→ DATA EXTRACT
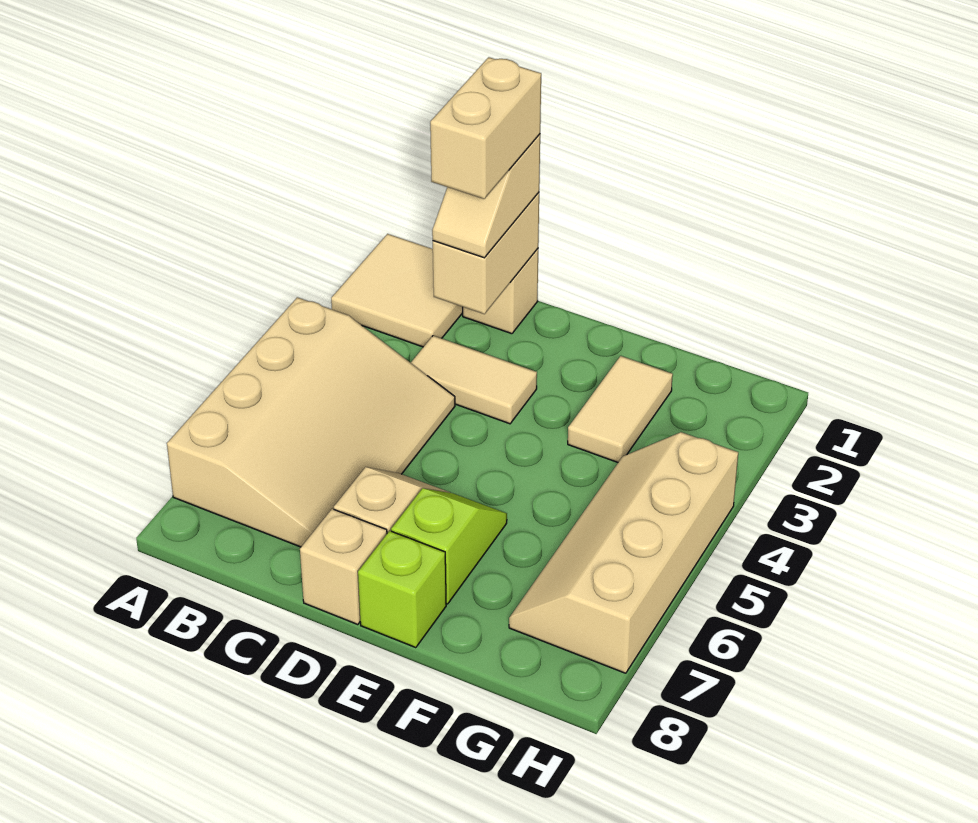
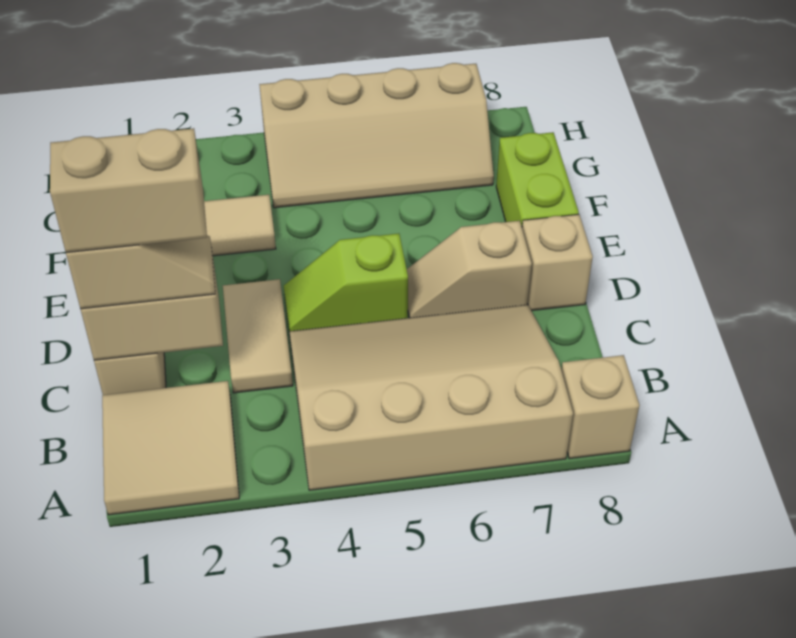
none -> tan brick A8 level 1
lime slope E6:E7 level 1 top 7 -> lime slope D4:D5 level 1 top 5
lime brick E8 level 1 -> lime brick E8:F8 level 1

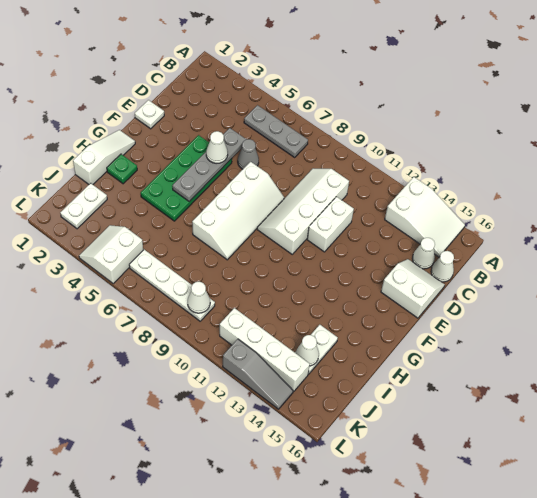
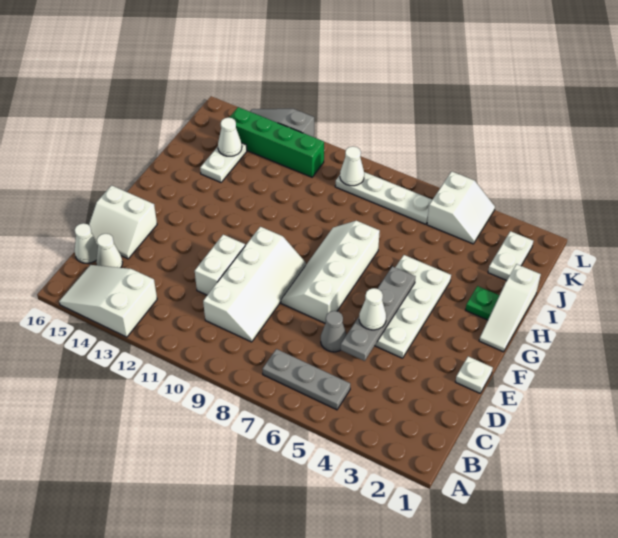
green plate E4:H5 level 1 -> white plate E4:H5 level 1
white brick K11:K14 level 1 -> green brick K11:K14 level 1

...

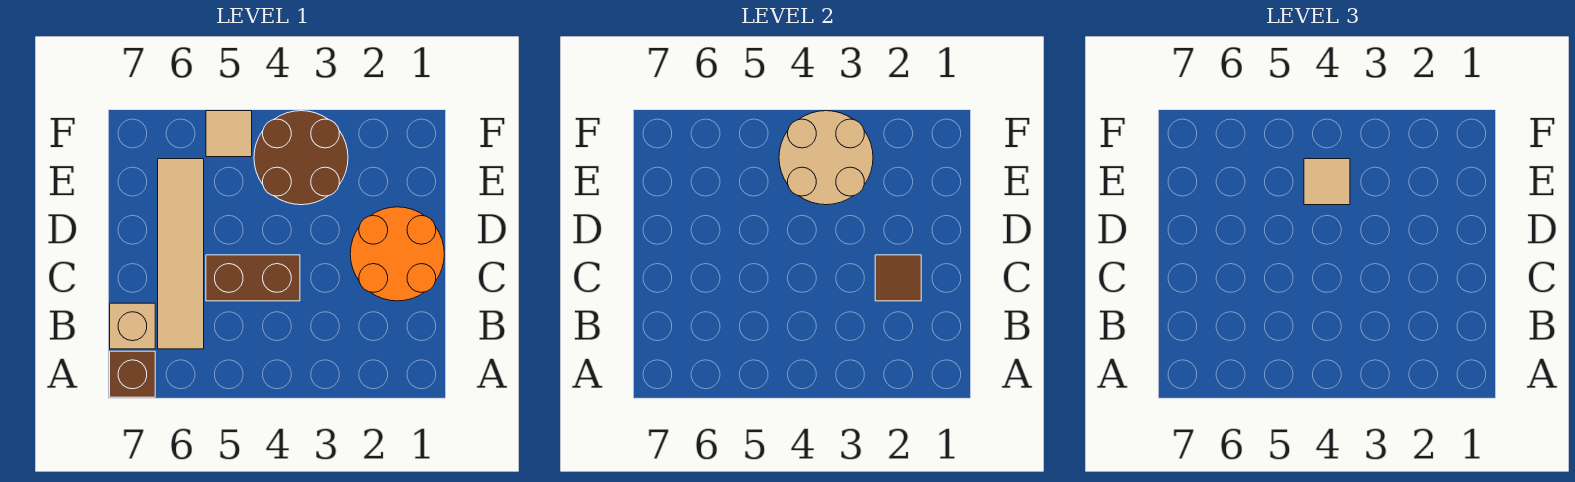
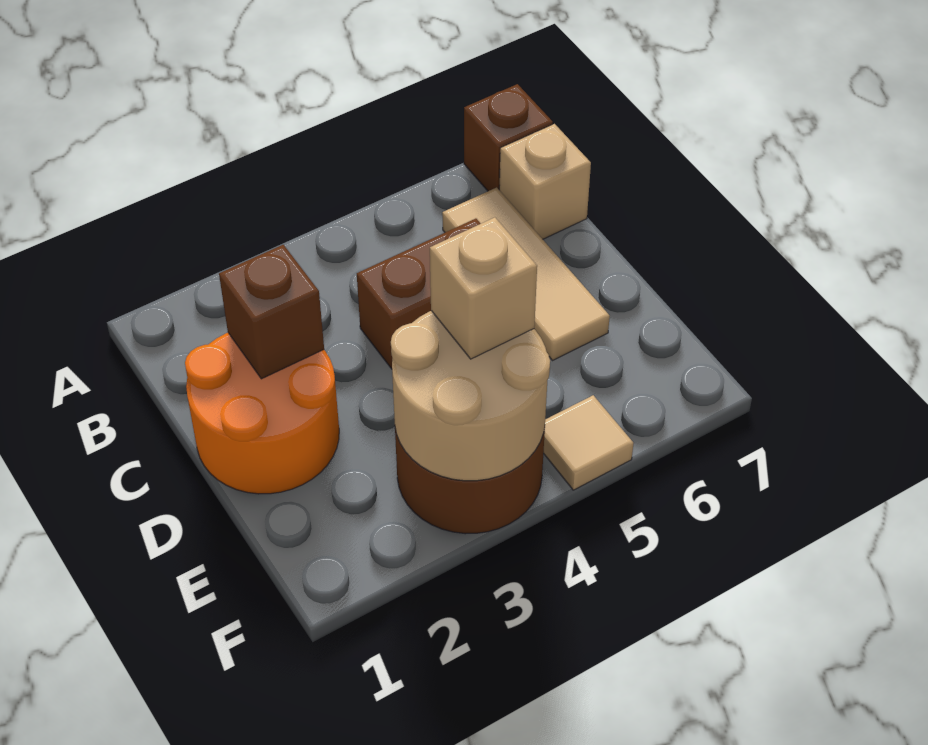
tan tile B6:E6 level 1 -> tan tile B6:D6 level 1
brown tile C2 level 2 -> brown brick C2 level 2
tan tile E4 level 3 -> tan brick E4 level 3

→ WHAT YOU NEED TO DO
Reproduce exactly, with no pictures, the lines above from the one holding "lime brick E8 level" to the one holding "white brick K11:K14", inclusive.

→ ANSWER BOX
lime brick E8 level 1 -> lime brick E8:F8 level 1

green plate E4:H5 level 1 -> white plate E4:H5 level 1
white brick K11:K14 level 1 -> green brick K11:K14 level 1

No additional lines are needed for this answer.